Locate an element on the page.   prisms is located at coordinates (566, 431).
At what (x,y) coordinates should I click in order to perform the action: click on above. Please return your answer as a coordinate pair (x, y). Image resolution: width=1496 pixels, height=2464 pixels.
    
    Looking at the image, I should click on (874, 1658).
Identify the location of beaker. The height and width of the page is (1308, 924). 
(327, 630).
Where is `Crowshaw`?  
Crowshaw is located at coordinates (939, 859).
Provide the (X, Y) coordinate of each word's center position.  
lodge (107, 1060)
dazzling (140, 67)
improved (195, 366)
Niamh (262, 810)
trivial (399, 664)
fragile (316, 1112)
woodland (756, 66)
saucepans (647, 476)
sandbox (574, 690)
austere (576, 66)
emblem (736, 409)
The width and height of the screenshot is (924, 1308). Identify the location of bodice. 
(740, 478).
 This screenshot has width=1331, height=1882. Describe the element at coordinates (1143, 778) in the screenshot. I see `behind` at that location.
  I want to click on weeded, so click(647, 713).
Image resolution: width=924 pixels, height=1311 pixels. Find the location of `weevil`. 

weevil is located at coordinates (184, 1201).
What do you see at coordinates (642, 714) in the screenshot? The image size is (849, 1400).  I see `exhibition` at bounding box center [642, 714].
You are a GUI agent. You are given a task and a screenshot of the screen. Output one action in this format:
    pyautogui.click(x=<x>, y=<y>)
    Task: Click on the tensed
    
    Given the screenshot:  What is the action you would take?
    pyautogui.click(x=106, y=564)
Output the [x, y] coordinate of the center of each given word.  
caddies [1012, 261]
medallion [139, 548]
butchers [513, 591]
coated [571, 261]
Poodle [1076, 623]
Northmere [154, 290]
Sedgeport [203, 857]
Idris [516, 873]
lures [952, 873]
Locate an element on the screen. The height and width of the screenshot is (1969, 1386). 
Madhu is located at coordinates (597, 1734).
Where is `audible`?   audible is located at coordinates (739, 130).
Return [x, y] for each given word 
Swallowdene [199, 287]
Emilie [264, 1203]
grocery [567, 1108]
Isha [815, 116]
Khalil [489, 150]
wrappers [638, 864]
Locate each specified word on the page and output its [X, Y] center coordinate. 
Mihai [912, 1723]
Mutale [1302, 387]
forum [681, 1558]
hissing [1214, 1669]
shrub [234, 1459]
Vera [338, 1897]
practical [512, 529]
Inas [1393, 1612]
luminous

[PROMPT]
Retype every line of the data above verbatim, keeping each one unchanged and in its original order.

[FINISHED EXERCISE]
Locate an element on the page.   prisms is located at coordinates (566, 431).
At what (x,y) coordinates should I click in order to perform the action: click on above. Please return your answer as a coordinate pair (x, y). Image resolution: width=1496 pixels, height=2464 pixels.
    
    Looking at the image, I should click on (874, 1658).
Identify the location of beaker. The height and width of the page is (1308, 924). 
(327, 630).
Where is `Crowshaw`?  
Crowshaw is located at coordinates (939, 859).
Provide the (X, Y) coordinate of each word's center position.  
lodge (107, 1060)
dazzling (140, 67)
improved (195, 366)
Niamh (262, 810)
trivial (399, 664)
fragile (316, 1112)
woodland (756, 66)
saucepans (647, 476)
sandbox (574, 690)
austere (576, 66)
emblem (736, 409)
The width and height of the screenshot is (924, 1308). Identify the location of bodice. 
(740, 478).
 This screenshot has width=1331, height=1882. Describe the element at coordinates (1143, 778) in the screenshot. I see `behind` at that location.
  I want to click on weeded, so click(647, 713).
Image resolution: width=924 pixels, height=1311 pixels. Find the location of `weevil`. 

weevil is located at coordinates (184, 1201).
What do you see at coordinates (642, 714) in the screenshot? The image size is (849, 1400).  I see `exhibition` at bounding box center [642, 714].
You are a GUI agent. You are given a task and a screenshot of the screen. Output one action in this format:
    pyautogui.click(x=<x>, y=<y>)
    Task: Click on the tensed
    
    Given the screenshot:  What is the action you would take?
    pyautogui.click(x=106, y=564)
Output the [x, y] coordinate of the center of each given word.  
caddies [1012, 261]
medallion [139, 548]
butchers [513, 591]
coated [571, 261]
Poodle [1076, 623]
Northmere [154, 290]
Sedgeport [203, 857]
Idris [516, 873]
lures [952, 873]
Locate an element on the screen. The height and width of the screenshot is (1969, 1386). 
Madhu is located at coordinates (597, 1734).
Where is `audible`?   audible is located at coordinates (739, 130).
Return [x, y] for each given word 
Swallowdene [199, 287]
Emilie [264, 1203]
grocery [567, 1108]
Isha [815, 116]
Khalil [489, 150]
wrappers [638, 864]
Locate each specified word on the page and output its [X, Y] center coordinate. 
Mihai [912, 1723]
Mutale [1302, 387]
forum [681, 1558]
hissing [1214, 1669]
shrub [234, 1459]
Vera [338, 1897]
practical [512, 529]
Inas [1393, 1612]
luminous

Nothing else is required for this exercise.